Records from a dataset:

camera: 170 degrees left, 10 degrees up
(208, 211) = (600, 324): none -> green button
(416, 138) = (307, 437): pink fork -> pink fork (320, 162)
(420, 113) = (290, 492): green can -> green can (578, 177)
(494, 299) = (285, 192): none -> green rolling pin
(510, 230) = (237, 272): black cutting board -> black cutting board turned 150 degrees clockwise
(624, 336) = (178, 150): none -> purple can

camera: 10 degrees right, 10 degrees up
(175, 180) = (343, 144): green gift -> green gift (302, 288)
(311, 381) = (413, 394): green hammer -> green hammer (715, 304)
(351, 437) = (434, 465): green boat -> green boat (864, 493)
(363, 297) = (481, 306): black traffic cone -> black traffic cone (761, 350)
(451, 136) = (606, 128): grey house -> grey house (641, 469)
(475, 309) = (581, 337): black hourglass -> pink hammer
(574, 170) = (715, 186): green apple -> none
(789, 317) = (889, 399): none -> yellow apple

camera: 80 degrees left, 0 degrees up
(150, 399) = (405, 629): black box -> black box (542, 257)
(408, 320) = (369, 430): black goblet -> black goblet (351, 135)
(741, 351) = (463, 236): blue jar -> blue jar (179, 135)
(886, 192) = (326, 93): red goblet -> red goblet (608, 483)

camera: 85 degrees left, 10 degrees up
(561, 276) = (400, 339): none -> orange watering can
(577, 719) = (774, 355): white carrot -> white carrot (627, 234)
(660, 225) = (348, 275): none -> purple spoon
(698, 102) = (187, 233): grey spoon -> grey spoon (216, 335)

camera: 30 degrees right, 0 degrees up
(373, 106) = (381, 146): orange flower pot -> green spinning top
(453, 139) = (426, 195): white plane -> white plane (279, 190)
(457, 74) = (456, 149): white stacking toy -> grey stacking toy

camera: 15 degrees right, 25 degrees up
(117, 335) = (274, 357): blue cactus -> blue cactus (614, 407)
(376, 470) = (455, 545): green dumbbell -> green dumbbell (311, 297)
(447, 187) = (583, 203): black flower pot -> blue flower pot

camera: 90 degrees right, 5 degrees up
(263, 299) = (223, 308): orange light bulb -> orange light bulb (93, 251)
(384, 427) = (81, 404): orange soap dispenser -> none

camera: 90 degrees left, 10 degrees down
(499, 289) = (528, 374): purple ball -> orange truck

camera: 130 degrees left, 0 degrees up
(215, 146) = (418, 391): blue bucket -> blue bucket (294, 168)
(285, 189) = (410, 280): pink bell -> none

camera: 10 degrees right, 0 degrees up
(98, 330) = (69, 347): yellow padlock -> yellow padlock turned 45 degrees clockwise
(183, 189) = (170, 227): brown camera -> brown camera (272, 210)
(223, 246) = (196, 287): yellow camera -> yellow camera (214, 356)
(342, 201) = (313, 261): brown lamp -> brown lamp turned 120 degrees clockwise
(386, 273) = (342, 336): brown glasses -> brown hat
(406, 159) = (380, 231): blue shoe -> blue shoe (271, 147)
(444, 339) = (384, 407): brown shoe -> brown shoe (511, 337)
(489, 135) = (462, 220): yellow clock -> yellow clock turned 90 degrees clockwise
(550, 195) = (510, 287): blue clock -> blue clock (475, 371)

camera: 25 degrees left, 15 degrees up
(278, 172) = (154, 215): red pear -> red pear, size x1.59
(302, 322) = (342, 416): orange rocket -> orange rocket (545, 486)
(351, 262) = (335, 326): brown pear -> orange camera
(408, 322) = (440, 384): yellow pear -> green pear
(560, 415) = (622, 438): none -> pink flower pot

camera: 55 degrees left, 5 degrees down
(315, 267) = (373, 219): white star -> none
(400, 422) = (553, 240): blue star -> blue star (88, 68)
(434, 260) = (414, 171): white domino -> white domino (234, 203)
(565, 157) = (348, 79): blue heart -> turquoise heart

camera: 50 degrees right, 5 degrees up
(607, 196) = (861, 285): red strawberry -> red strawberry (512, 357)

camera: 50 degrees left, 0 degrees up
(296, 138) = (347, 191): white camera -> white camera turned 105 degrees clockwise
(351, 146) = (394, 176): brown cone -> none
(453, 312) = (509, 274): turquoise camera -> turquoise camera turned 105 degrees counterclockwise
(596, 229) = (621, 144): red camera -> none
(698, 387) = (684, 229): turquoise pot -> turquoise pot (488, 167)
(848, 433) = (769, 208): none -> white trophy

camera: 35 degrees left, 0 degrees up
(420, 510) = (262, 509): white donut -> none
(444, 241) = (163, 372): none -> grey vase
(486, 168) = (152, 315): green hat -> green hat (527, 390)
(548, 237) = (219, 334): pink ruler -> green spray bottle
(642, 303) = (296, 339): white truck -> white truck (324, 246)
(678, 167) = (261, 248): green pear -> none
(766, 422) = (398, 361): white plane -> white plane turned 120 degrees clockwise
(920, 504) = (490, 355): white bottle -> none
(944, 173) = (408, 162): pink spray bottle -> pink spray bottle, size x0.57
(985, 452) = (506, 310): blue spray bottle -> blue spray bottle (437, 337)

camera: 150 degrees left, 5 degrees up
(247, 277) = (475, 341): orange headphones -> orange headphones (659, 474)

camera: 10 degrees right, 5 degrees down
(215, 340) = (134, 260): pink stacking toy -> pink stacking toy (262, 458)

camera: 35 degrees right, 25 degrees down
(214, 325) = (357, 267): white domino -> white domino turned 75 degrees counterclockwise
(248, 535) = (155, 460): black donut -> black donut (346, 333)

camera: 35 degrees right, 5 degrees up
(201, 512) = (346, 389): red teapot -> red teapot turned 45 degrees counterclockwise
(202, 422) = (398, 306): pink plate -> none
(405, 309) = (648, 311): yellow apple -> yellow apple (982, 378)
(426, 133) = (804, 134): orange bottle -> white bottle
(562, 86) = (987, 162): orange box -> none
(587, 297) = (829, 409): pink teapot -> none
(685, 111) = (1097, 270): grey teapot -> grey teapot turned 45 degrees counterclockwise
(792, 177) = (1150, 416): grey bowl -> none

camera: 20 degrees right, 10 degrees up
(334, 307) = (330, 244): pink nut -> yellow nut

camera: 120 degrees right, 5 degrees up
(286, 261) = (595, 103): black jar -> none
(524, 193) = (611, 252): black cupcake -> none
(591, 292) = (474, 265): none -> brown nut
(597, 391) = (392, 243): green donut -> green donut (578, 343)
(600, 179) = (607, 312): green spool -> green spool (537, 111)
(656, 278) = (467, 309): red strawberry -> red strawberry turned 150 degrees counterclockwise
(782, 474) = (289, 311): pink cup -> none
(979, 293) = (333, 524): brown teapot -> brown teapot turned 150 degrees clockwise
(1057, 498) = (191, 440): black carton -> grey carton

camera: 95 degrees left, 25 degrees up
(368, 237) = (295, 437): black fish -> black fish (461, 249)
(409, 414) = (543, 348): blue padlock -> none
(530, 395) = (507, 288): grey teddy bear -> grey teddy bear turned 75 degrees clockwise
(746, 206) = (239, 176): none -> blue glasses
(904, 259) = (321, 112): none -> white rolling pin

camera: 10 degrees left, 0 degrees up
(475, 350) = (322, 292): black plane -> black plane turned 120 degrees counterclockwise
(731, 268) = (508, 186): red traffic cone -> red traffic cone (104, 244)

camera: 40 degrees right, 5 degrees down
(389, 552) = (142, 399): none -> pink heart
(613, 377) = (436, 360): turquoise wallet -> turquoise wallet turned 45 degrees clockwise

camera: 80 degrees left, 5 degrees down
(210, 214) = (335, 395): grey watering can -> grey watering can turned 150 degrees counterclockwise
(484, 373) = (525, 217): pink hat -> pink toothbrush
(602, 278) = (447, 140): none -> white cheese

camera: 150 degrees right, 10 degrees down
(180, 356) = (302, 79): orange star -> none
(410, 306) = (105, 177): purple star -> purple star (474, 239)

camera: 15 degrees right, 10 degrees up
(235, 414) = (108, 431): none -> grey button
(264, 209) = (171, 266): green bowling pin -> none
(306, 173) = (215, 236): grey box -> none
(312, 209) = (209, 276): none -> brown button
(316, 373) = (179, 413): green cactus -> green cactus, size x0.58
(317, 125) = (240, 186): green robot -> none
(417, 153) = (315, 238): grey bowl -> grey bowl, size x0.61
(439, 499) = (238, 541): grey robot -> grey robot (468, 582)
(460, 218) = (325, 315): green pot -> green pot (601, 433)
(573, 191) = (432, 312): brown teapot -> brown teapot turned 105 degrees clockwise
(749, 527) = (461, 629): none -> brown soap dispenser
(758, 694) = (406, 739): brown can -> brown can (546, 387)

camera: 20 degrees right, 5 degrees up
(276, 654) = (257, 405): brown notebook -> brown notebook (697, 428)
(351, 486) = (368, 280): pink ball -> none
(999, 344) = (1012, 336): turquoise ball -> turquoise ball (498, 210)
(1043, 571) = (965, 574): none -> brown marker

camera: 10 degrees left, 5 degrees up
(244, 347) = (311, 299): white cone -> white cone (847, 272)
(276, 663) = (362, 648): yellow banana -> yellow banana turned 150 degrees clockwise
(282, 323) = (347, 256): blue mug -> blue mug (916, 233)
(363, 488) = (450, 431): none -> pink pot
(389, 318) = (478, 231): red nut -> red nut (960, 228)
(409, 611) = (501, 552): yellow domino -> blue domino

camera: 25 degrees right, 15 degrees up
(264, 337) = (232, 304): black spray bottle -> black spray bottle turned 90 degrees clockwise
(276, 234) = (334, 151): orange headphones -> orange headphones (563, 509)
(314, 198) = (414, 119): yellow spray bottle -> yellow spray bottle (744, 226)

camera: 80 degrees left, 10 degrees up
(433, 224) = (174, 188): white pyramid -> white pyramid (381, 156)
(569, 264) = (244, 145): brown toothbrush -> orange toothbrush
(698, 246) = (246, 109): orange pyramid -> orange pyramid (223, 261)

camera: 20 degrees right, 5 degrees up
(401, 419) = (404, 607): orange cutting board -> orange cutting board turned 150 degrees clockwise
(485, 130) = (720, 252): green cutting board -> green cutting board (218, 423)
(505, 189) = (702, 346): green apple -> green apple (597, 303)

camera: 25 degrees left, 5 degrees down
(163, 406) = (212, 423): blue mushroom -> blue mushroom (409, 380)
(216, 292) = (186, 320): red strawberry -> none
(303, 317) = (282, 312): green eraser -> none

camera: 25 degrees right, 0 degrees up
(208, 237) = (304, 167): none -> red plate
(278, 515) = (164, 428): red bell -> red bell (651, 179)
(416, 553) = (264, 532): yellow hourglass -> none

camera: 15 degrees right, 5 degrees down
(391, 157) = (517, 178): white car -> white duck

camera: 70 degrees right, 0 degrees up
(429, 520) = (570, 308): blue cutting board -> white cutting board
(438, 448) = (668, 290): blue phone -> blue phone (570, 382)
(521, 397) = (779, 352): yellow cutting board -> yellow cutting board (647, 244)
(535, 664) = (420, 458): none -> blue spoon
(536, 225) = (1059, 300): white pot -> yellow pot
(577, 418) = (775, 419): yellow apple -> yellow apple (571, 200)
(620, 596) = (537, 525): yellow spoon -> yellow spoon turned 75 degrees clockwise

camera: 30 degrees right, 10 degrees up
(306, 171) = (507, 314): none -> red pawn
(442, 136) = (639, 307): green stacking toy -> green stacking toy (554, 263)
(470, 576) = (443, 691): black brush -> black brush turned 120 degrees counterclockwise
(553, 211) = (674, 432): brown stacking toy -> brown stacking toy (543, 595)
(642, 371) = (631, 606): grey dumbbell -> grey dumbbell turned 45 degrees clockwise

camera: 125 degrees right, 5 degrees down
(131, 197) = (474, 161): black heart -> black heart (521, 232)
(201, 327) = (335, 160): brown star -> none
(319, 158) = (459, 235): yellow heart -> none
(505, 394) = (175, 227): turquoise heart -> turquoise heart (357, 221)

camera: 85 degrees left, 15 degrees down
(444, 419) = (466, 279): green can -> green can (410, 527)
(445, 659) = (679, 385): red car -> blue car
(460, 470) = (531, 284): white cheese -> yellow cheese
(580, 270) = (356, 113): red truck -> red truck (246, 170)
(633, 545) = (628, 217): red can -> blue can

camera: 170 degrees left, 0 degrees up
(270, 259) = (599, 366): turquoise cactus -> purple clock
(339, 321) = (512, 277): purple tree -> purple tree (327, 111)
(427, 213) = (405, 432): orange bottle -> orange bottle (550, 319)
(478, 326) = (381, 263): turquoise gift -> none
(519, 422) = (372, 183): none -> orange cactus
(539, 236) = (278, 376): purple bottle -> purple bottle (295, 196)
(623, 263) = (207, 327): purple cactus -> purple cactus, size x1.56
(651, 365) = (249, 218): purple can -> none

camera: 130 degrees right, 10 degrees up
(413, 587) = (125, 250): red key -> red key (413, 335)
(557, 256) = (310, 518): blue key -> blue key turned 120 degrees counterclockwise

Task instructions:
All lines above from the one with "(248, 535) = (155, 460): black" to the one with "(368, 237) = (295, 437): black", inclusive, should be copied exactly, and no other lines.

Response below:
(248, 535) = (155, 460): black donut -> black donut (346, 333)

camera: 35 degrees right, 5 degrees up
(201, 512) = (346, 389): red teapot -> red teapot turned 45 degrees counterclockwise
(202, 422) = (398, 306): pink plate -> none
(405, 309) = (648, 311): yellow apple -> yellow apple (982, 378)
(426, 133) = (804, 134): orange bottle -> white bottle
(562, 86) = (987, 162): orange box -> none
(587, 297) = (829, 409): pink teapot -> none
(685, 111) = (1097, 270): grey teapot -> grey teapot turned 45 degrees counterclockwise
(792, 177) = (1150, 416): grey bowl -> none

camera: 20 degrees right, 10 degrees up
(334, 307) = (330, 244): pink nut -> yellow nut

camera: 120 degrees right, 5 degrees up
(286, 261) = (595, 103): black jar -> none
(524, 193) = (611, 252): black cupcake -> none
(591, 292) = (474, 265): none -> brown nut
(597, 391) = (392, 243): green donut -> green donut (578, 343)
(600, 179) = (607, 312): green spool -> green spool (537, 111)
(656, 278) = (467, 309): red strawberry -> red strawberry turned 150 degrees counterclockwise
(782, 474) = (289, 311): pink cup -> none
(979, 293) = (333, 524): brown teapot -> brown teapot turned 150 degrees clockwise
(1057, 498) = (191, 440): black carton -> grey carton

camera: 95 degrees left, 25 degrees up
(368, 237) = (295, 437): black fish -> black fish (461, 249)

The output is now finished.